**What needs to be done**
Lines with the word "middle" in them are the ones to copy from the records.

**Information supplied**
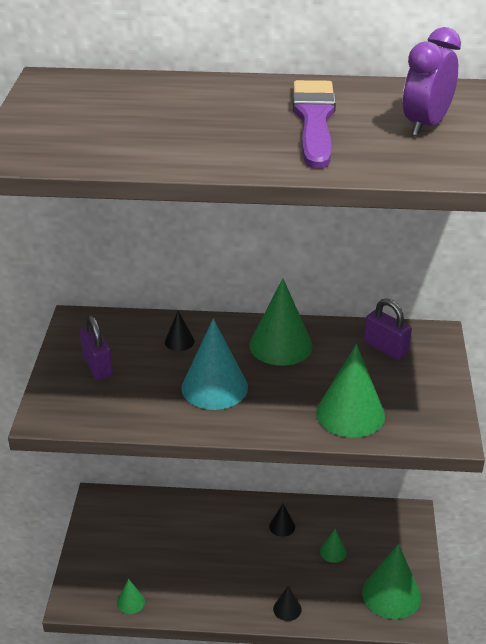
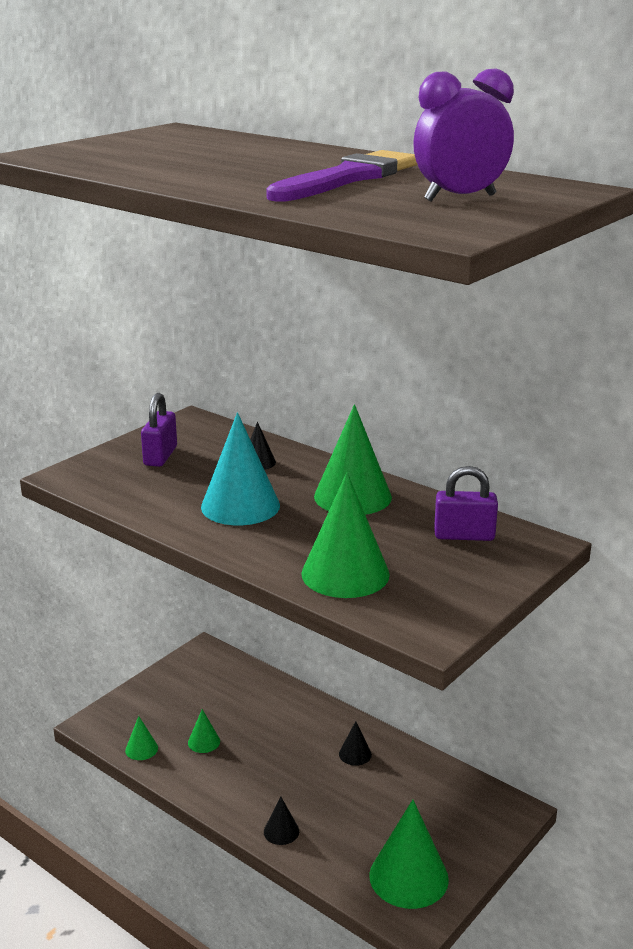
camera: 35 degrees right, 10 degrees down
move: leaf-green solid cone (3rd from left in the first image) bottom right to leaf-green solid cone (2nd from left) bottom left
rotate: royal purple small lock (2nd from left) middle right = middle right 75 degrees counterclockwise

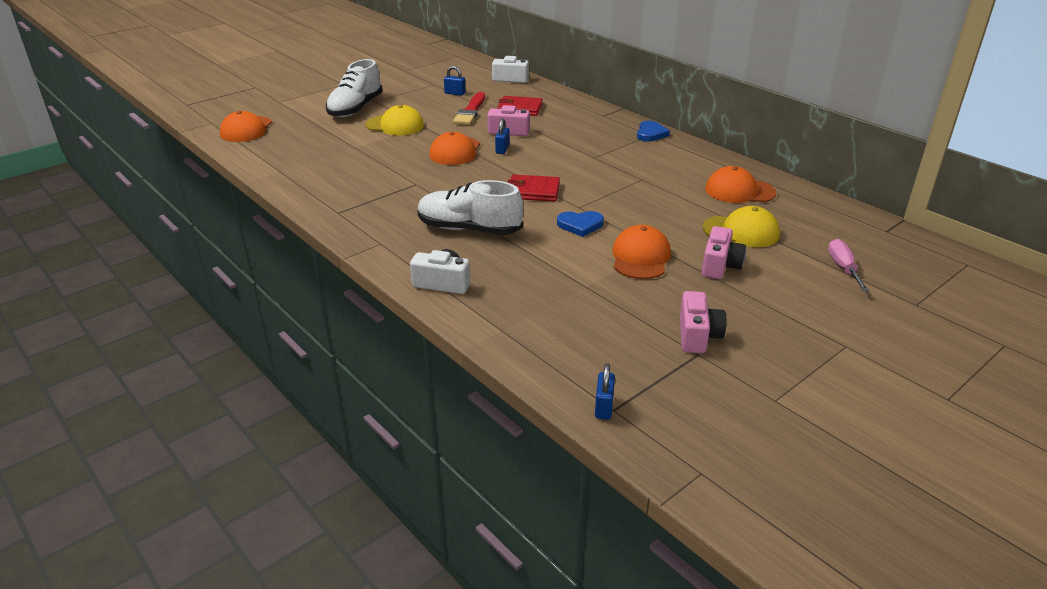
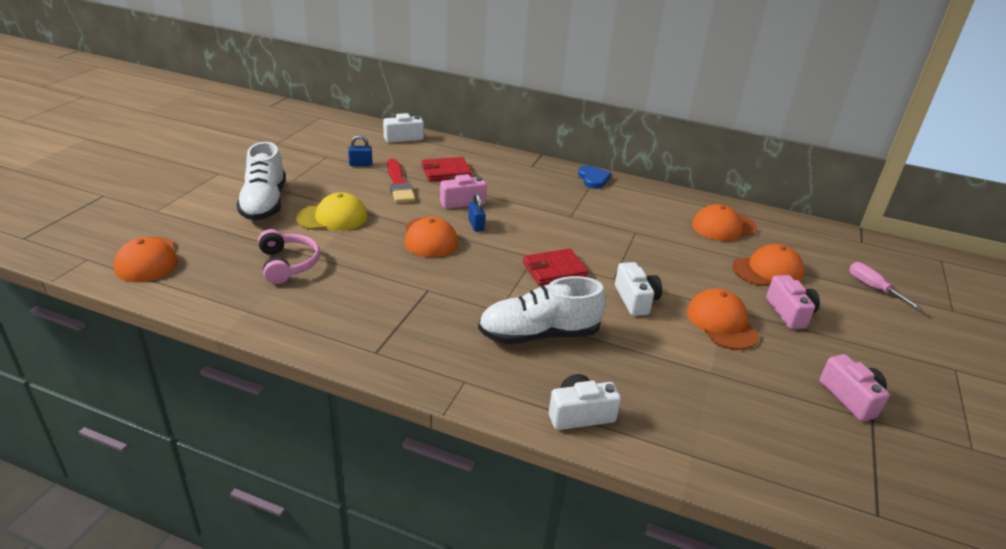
camera: 30 degrees left, 0 degrees up
delete: royal blue small lock (3rd from left) centre
insert: pink over-ear headphones middle left
replace: royal blue love heart (1st from left) centre to pure white photo camera (3rd from left) centre
recolor: yellow cap (2nd from left) middle right to bright orange cap (5th from left) middle right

**Reply to the exercise**
rotate: royal purple small lock (2nd from left) middle right = middle right 75 degrees counterclockwise
insert: pink over-ear headphones middle left
recolor: yellow cap (2nd from left) middle right to bright orange cap (5th from left) middle right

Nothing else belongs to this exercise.